▶ [What is expected]: From the records below, set down exactly the lines starting with the line that contains "U11: NAND 74HC00" and going on through the line that contains "U7 pin IN-: U2/IO13 -> J5/1". Nothing else is wanted.

(Beginning of Stored data)

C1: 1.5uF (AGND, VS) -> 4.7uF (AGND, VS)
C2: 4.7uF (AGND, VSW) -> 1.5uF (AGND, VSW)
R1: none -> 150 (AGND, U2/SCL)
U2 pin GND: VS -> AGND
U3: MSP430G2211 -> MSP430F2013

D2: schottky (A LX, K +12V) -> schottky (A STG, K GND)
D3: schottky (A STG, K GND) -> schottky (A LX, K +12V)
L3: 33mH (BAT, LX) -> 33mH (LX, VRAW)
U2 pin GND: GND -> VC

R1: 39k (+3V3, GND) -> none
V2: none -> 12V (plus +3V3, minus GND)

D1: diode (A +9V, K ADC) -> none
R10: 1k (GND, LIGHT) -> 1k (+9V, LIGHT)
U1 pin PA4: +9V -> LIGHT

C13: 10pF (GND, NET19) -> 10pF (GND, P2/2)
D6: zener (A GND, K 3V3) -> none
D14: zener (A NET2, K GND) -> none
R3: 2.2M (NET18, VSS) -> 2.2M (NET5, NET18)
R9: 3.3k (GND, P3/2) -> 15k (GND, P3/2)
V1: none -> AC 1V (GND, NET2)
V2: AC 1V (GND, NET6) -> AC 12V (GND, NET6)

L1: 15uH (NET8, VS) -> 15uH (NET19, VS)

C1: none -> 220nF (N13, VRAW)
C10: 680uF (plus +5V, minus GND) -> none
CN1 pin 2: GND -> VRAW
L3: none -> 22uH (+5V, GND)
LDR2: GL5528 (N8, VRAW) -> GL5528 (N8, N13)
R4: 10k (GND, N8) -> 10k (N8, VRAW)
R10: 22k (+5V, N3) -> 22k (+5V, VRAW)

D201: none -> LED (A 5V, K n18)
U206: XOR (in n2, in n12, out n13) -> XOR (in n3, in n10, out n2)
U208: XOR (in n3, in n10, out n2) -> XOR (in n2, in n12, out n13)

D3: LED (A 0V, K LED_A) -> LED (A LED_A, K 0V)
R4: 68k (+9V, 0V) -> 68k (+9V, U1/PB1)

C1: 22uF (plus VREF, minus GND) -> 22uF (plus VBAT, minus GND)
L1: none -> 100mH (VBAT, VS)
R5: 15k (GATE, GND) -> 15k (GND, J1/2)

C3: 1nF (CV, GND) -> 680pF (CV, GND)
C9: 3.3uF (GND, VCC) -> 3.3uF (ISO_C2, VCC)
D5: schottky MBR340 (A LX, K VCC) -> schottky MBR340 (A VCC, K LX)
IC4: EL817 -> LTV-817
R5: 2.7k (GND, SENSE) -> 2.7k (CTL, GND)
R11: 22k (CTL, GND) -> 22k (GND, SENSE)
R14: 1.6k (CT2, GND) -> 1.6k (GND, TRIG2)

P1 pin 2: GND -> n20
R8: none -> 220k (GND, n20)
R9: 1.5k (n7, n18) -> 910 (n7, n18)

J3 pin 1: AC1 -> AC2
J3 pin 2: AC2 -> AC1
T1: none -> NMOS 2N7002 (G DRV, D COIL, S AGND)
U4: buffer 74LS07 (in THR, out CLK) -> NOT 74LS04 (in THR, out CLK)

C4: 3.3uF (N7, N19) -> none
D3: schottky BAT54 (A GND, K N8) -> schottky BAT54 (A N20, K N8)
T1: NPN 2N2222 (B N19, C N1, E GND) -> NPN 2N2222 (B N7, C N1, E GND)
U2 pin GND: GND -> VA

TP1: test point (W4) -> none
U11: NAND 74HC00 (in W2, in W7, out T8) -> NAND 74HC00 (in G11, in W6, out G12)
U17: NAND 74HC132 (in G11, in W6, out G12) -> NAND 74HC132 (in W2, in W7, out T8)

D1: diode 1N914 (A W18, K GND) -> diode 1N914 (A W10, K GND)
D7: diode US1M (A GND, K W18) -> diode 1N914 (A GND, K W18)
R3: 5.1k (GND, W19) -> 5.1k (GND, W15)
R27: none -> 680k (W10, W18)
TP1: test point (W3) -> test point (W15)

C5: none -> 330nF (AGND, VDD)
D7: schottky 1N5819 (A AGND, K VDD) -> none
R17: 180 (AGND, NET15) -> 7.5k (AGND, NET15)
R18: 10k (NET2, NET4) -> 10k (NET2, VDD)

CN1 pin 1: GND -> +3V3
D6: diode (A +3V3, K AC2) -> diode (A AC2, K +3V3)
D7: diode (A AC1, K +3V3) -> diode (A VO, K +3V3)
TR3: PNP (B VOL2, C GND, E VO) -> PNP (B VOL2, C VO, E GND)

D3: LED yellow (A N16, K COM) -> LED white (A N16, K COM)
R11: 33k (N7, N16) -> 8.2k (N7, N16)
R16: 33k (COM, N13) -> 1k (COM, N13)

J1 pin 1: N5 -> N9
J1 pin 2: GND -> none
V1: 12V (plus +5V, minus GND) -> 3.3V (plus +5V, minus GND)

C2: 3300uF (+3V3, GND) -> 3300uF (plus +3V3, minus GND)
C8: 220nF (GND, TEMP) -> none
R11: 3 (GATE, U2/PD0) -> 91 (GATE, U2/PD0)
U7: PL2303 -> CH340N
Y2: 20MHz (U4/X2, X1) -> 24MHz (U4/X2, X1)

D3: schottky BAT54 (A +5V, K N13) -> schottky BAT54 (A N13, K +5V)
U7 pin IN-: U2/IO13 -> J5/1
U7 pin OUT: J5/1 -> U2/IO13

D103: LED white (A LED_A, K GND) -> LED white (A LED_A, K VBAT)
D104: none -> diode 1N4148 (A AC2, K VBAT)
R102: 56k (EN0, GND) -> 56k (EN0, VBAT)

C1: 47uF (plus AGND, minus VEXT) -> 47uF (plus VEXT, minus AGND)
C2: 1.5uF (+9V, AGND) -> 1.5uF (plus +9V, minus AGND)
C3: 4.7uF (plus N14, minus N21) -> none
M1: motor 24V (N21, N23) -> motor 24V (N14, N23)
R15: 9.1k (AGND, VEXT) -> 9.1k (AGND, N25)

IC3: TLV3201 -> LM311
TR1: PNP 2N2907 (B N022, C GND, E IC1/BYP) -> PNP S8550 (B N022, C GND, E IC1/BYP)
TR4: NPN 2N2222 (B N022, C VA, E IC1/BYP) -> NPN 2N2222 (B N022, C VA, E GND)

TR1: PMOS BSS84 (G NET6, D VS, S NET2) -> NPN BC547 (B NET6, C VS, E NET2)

(End of Stored data)

▶ [Result]:
U11: NAND 74HC00 (in W2, in W7, out T8) -> NAND 74HC00 (in G11, in W6, out G12)
U17: NAND 74HC132 (in G11, in W6, out G12) -> NAND 74HC132 (in W2, in W7, out T8)

D1: diode 1N914 (A W18, K GND) -> diode 1N914 (A W10, K GND)
D7: diode US1M (A GND, K W18) -> diode 1N914 (A GND, K W18)
R3: 5.1k (GND, W19) -> 5.1k (GND, W15)
R27: none -> 680k (W10, W18)
TP1: test point (W3) -> test point (W15)

C5: none -> 330nF (AGND, VDD)
D7: schottky 1N5819 (A AGND, K VDD) -> none
R17: 180 (AGND, NET15) -> 7.5k (AGND, NET15)
R18: 10k (NET2, NET4) -> 10k (NET2, VDD)

CN1 pin 1: GND -> +3V3
D6: diode (A +3V3, K AC2) -> diode (A AC2, K +3V3)
D7: diode (A AC1, K +3V3) -> diode (A VO, K +3V3)
TR3: PNP (B VOL2, C GND, E VO) -> PNP (B VOL2, C VO, E GND)

D3: LED yellow (A N16, K COM) -> LED white (A N16, K COM)
R11: 33k (N7, N16) -> 8.2k (N7, N16)
R16: 33k (COM, N13) -> 1k (COM, N13)

J1 pin 1: N5 -> N9
J1 pin 2: GND -> none
V1: 12V (plus +5V, minus GND) -> 3.3V (plus +5V, minus GND)

C2: 3300uF (+3V3, GND) -> 3300uF (plus +3V3, minus GND)
C8: 220nF (GND, TEMP) -> none
R11: 3 (GATE, U2/PD0) -> 91 (GATE, U2/PD0)
U7: PL2303 -> CH340N
Y2: 20MHz (U4/X2, X1) -> 24MHz (U4/X2, X1)

D3: schottky BAT54 (A +5V, K N13) -> schottky BAT54 (A N13, K +5V)
U7 pin IN-: U2/IO13 -> J5/1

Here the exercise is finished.